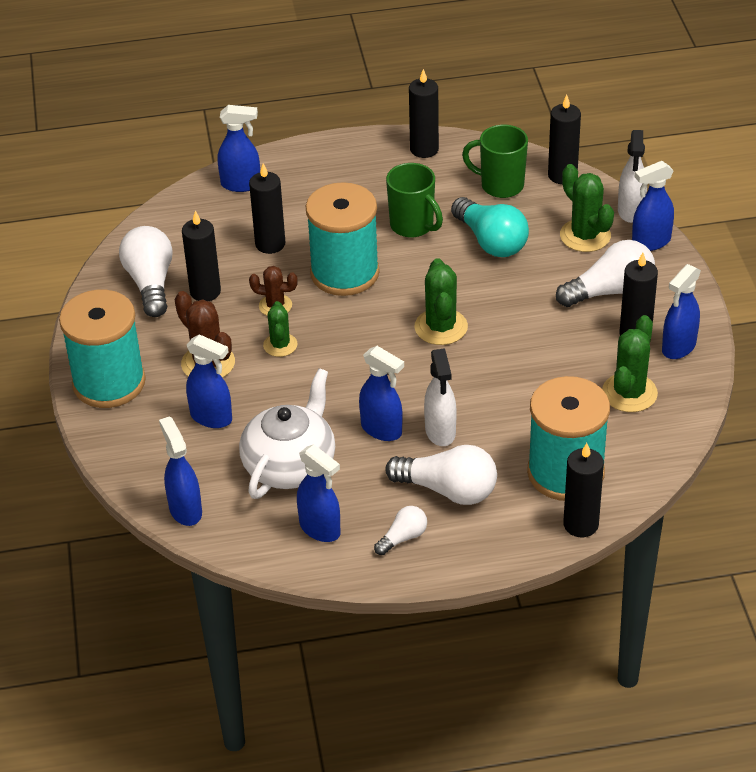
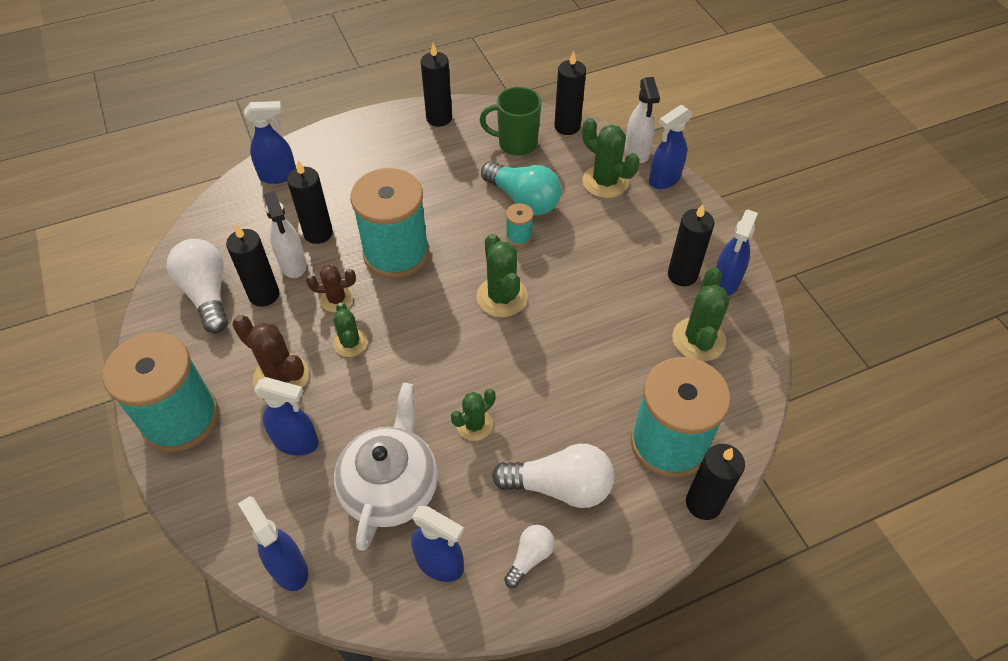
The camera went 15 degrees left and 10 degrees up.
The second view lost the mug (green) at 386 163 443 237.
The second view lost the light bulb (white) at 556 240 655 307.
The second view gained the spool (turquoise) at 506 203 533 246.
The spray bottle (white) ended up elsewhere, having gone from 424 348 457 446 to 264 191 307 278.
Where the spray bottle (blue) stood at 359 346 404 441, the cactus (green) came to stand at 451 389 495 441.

------------------------------------------------

REQUIRED ACTION:
Which lines above hold the word "second"? Copy each of them.

OUTPUT OF THE EXERCISE:
The second view lost the mug (green) at 386 163 443 237.
The second view lost the light bulb (white) at 556 240 655 307.
The second view gained the spool (turquoise) at 506 203 533 246.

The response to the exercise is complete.